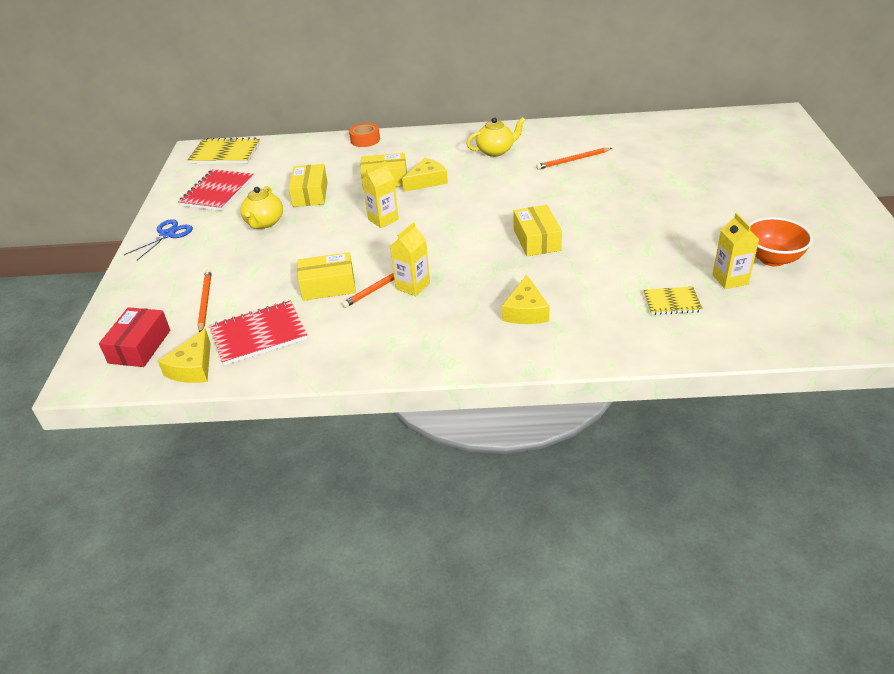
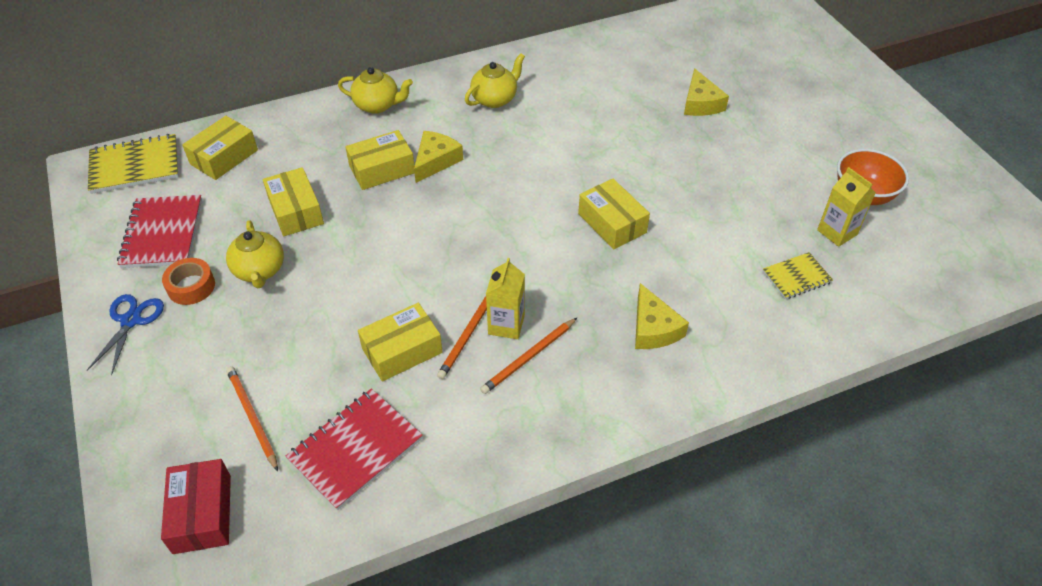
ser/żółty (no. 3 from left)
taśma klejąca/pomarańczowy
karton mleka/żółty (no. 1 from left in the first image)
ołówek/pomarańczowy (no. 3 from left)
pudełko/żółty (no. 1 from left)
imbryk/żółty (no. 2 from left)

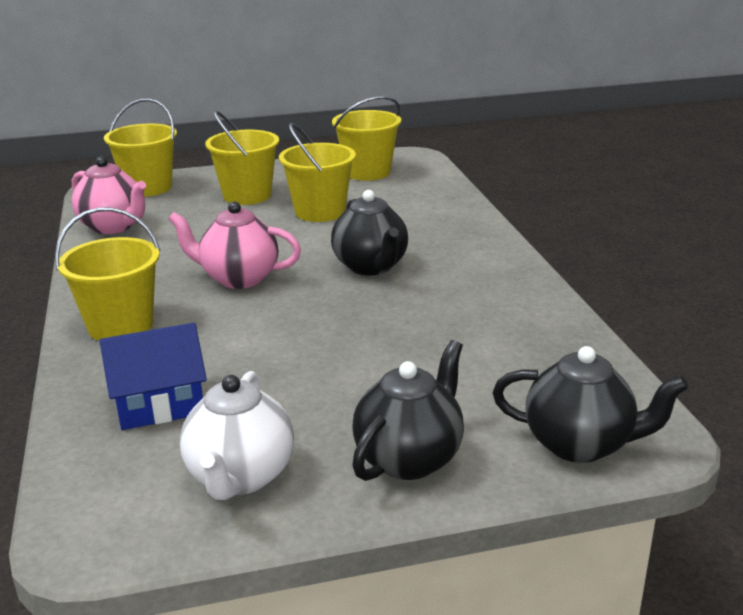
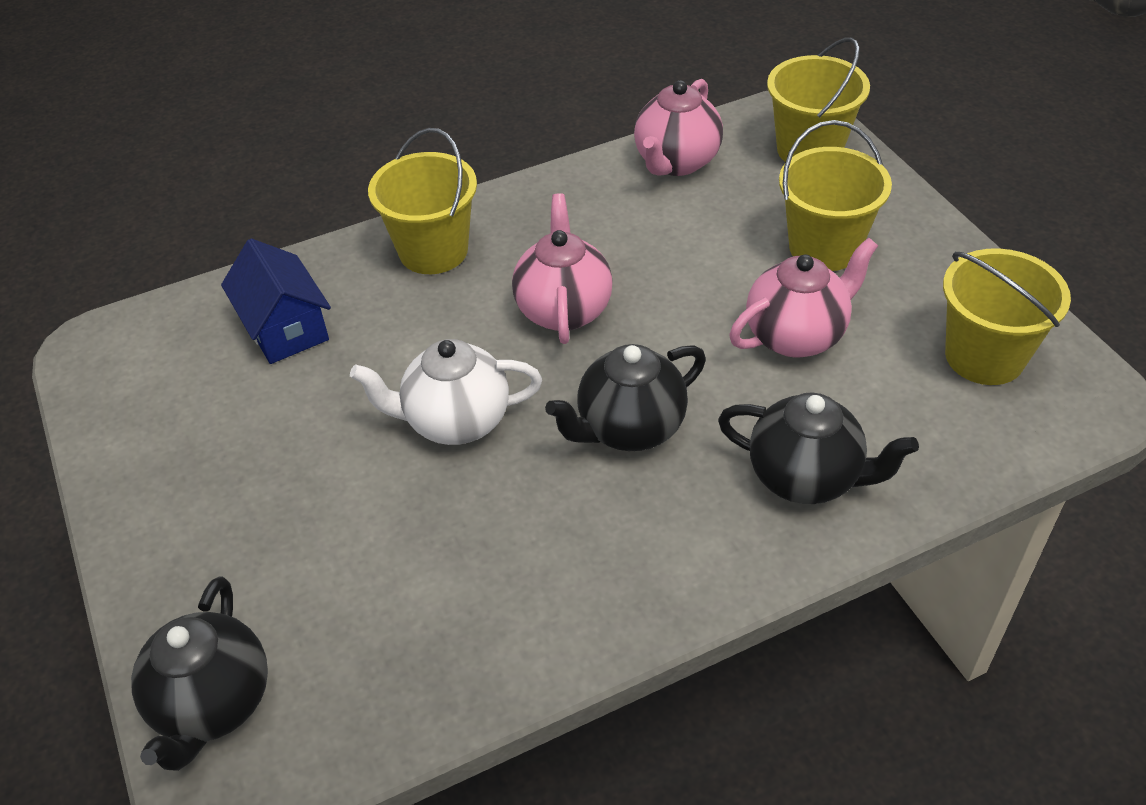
imbryk/biały
imbryk/różowy (no. 3 from left)
imbryk/czarny (no. 3 from left)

· · · ·

What this task involves: Once the pictures are removed, reproduce the remaining entries above exactly.

Result for this task:
ser/żółty (no. 3 from left)
taśma klejąca/pomarańczowy
karton mleka/żółty (no. 1 from left in the first image)
ołówek/pomarańczowy (no. 3 from left)
pudełko/żółty (no. 1 from left)
imbryk/żółty (no. 2 from left)

imbryk/biały
imbryk/różowy (no. 3 from left)
imbryk/czarny (no. 3 from left)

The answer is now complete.